━━━━━ MATERIAL FOR THIS TASK

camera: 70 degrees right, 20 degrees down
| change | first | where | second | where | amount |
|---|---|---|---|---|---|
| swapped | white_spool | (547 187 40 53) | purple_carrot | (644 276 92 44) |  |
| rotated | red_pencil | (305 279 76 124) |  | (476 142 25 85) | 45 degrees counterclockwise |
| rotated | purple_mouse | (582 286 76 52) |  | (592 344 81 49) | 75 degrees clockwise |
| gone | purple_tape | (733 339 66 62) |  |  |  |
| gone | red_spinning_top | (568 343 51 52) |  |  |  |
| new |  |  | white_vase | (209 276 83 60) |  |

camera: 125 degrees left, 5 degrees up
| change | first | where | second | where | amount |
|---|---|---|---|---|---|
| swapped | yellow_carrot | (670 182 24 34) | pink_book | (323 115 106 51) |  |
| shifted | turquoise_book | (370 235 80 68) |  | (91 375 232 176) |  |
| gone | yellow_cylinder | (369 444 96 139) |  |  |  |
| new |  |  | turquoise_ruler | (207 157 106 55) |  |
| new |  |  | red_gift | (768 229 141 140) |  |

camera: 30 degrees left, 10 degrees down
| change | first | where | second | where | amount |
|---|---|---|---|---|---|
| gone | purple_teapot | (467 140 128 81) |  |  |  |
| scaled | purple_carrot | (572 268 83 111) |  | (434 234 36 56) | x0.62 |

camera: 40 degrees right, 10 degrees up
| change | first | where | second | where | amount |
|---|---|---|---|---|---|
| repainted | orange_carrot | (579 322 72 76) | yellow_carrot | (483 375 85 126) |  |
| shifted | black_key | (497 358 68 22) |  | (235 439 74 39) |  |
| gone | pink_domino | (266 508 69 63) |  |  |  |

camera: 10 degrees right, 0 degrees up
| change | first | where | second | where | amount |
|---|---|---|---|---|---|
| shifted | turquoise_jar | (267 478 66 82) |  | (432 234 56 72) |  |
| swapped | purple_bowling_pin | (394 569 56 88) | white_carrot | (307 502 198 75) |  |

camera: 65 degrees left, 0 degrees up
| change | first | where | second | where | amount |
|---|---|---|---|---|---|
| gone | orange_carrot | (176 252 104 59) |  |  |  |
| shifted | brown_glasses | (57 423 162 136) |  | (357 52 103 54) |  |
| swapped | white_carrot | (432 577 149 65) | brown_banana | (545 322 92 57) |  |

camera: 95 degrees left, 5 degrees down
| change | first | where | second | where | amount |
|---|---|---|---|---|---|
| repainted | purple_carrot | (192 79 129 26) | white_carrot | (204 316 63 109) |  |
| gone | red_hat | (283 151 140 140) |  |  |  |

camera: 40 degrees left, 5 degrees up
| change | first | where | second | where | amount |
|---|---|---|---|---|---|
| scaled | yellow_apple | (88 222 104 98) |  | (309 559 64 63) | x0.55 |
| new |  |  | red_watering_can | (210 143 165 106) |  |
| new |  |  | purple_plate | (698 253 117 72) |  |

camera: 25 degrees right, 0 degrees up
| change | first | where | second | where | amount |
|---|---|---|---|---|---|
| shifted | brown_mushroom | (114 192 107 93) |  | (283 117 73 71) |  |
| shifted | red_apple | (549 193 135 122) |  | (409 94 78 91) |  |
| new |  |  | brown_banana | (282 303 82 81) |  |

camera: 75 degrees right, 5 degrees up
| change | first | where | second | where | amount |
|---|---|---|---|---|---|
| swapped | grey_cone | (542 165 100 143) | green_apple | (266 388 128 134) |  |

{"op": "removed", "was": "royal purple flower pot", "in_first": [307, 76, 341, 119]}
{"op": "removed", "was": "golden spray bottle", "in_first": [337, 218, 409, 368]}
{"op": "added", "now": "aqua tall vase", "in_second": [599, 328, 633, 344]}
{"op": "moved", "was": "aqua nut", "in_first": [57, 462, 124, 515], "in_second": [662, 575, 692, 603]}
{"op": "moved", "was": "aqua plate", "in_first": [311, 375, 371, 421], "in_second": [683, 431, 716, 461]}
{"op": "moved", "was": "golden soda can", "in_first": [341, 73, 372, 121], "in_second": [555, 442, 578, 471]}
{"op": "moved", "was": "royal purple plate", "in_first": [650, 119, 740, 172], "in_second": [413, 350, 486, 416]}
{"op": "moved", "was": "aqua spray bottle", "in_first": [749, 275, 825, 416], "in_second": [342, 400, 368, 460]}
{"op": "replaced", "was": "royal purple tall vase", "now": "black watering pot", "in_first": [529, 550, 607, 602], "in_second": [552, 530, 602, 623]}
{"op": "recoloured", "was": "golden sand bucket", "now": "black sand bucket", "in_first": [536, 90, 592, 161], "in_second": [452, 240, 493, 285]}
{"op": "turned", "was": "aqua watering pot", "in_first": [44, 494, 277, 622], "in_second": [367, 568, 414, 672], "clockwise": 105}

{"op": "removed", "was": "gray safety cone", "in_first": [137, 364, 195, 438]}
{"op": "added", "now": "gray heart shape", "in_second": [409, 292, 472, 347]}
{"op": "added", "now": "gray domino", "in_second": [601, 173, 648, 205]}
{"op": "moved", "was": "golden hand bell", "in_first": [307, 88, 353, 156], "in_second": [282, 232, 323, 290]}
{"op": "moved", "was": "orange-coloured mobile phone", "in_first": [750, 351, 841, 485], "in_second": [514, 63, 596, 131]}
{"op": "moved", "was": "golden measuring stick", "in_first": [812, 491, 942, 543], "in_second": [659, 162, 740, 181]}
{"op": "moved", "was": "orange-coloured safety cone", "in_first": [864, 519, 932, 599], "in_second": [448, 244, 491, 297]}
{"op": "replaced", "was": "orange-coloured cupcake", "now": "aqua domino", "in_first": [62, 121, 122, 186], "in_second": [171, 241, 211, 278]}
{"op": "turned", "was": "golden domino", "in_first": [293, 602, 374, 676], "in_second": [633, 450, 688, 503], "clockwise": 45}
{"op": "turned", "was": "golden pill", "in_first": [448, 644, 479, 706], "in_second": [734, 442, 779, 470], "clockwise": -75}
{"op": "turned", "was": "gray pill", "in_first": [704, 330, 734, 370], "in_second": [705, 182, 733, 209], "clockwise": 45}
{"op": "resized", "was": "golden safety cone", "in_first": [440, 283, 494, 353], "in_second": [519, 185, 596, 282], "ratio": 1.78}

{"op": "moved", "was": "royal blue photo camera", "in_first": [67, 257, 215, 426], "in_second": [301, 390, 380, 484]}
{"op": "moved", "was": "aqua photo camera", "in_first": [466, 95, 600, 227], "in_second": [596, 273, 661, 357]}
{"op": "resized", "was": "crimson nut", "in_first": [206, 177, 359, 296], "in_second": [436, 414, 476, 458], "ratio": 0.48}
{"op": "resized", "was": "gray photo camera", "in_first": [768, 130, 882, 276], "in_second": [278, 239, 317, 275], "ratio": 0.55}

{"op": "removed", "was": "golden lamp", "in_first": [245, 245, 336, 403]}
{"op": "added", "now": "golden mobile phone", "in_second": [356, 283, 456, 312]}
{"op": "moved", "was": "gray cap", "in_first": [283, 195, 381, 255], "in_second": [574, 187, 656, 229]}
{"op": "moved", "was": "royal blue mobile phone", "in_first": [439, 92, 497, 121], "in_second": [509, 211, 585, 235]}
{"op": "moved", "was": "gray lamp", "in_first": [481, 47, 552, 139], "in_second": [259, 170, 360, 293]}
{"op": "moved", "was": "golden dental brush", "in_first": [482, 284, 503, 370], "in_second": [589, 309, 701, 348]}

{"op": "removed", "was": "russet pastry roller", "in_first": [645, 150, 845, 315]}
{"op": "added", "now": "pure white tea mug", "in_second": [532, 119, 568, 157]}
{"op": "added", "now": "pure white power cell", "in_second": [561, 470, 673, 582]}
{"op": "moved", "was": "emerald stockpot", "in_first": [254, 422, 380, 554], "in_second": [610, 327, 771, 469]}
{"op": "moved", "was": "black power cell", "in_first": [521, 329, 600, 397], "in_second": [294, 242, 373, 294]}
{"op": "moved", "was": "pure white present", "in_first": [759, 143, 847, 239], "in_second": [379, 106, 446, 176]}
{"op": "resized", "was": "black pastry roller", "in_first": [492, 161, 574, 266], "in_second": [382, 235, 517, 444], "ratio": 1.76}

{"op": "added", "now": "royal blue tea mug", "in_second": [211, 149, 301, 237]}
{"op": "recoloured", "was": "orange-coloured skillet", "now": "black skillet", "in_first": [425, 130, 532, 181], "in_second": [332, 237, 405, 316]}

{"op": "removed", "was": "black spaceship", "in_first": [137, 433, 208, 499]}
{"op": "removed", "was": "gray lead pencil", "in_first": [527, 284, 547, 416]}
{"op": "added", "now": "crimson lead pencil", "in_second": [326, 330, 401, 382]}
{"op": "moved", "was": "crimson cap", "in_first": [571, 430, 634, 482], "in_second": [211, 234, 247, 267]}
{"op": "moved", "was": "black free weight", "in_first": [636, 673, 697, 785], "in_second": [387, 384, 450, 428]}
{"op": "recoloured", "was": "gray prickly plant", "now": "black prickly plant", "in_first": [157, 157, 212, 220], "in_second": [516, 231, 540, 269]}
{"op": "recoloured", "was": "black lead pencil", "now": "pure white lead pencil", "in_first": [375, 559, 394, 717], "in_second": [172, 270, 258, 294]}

━━━━━━━━━━

REQUIRED ACTION —
Only a number should be returned: how many lines in the material contain "bottle"?

RESPONSE TO THE EXERCISE —
2